To do -
Restate verbatim the span of lines below between the line with "black brick A2" and the line with "black plate M2", including those two lines, and only that span.

Working data -

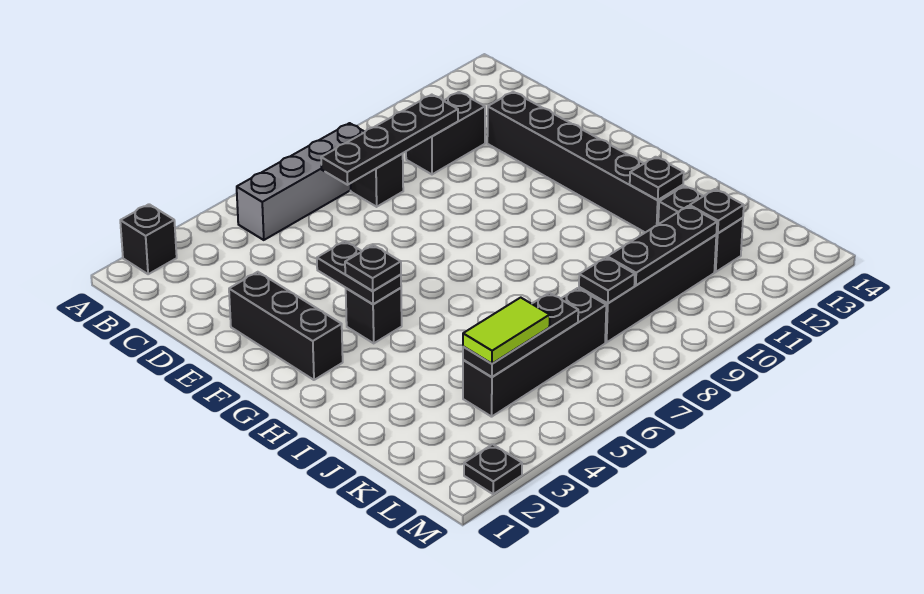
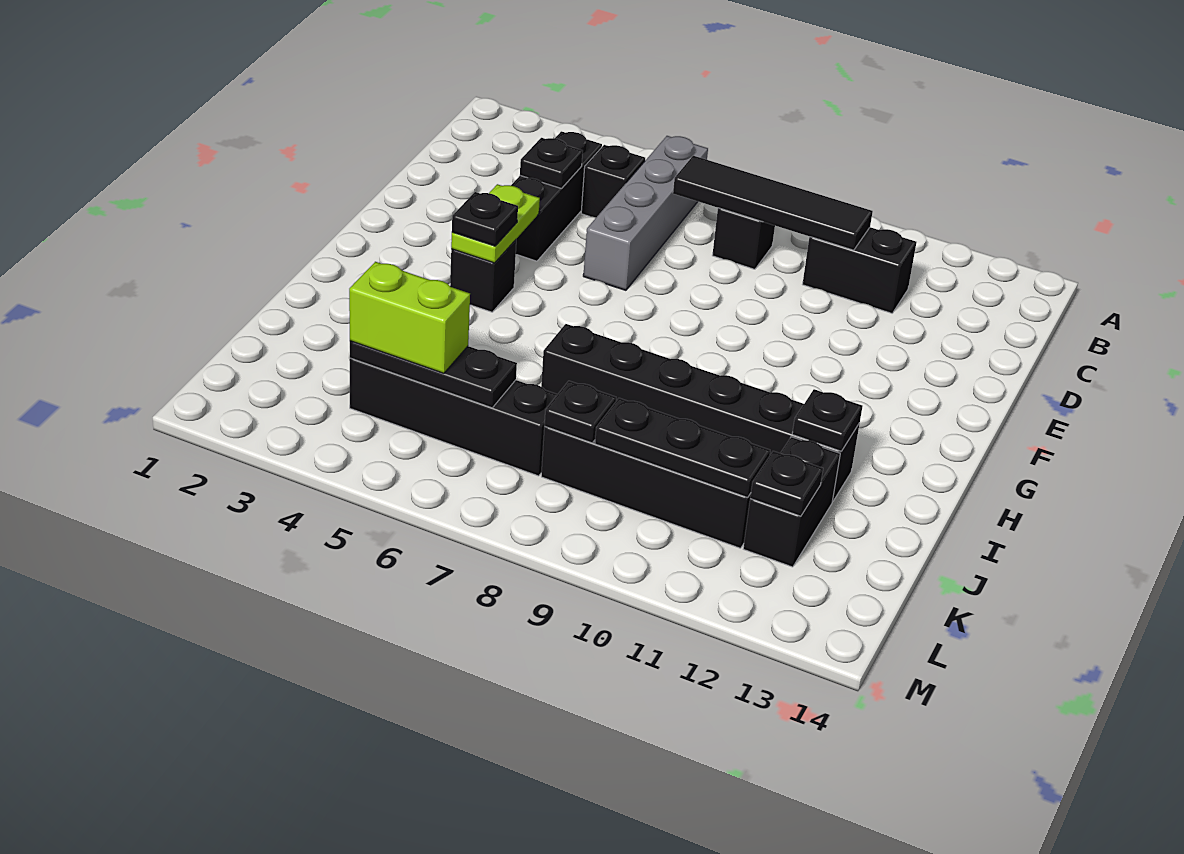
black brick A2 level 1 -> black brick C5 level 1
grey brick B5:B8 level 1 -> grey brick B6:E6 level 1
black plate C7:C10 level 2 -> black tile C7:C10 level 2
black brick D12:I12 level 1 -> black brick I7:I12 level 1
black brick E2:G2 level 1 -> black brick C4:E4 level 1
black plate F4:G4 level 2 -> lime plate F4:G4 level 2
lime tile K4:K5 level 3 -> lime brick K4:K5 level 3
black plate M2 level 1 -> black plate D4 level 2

--

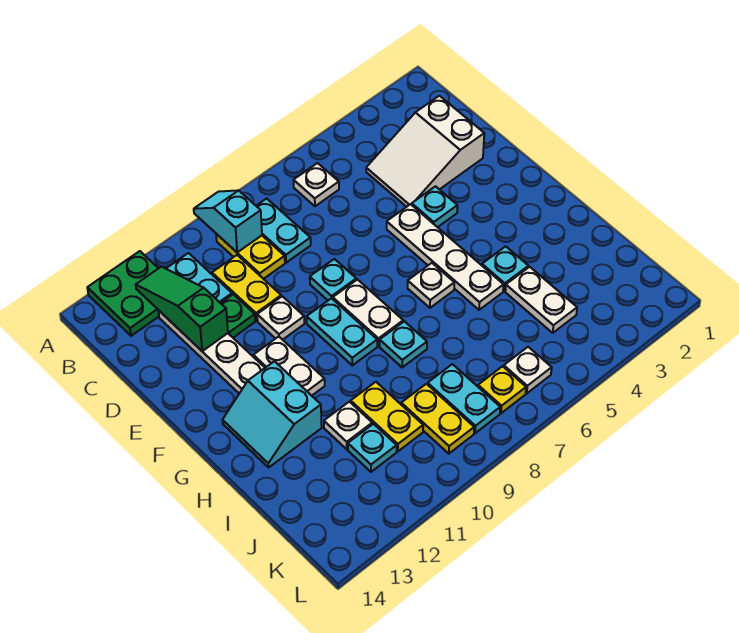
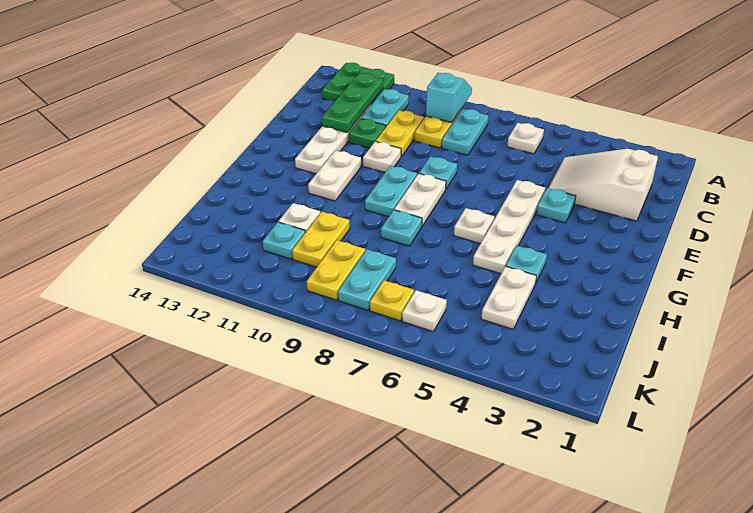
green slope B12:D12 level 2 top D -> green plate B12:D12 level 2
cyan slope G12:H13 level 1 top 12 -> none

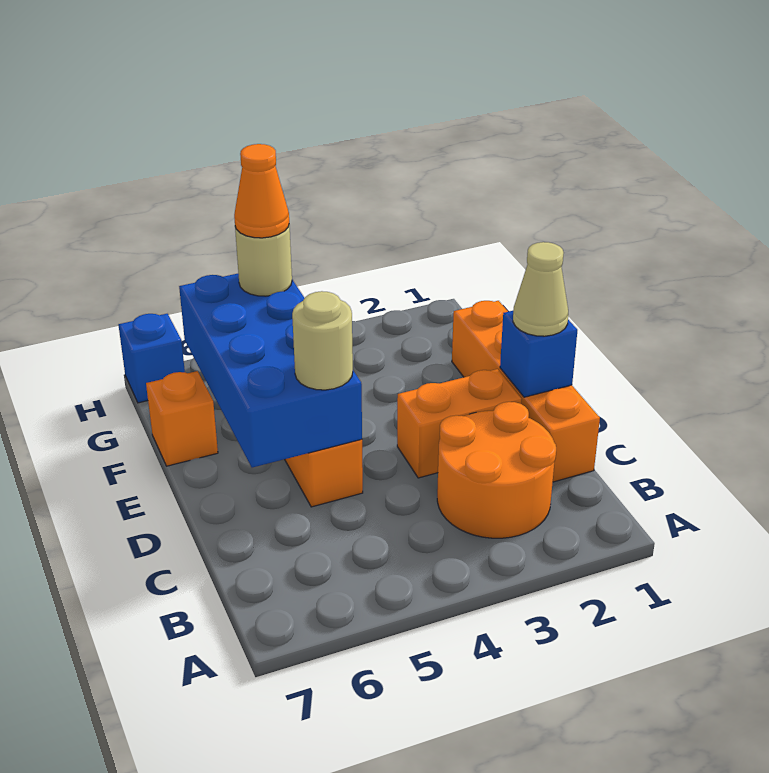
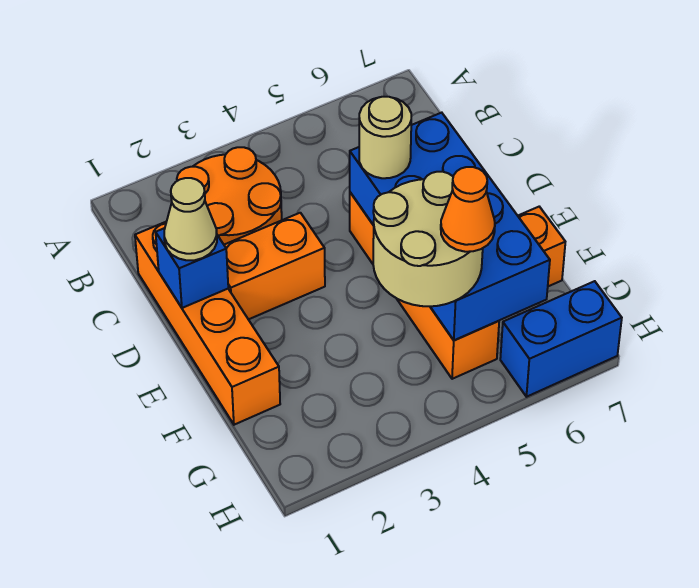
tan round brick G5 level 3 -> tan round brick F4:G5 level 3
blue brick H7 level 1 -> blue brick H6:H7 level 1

Answer box -
black brick A2 level 1 -> black brick C5 level 1
grey brick B5:B8 level 1 -> grey brick B6:E6 level 1
black plate C7:C10 level 2 -> black tile C7:C10 level 2
black brick D12:I12 level 1 -> black brick I7:I12 level 1
black brick E2:G2 level 1 -> black brick C4:E4 level 1
black plate F4:G4 level 2 -> lime plate F4:G4 level 2
lime tile K4:K5 level 3 -> lime brick K4:K5 level 3
black plate M2 level 1 -> black plate D4 level 2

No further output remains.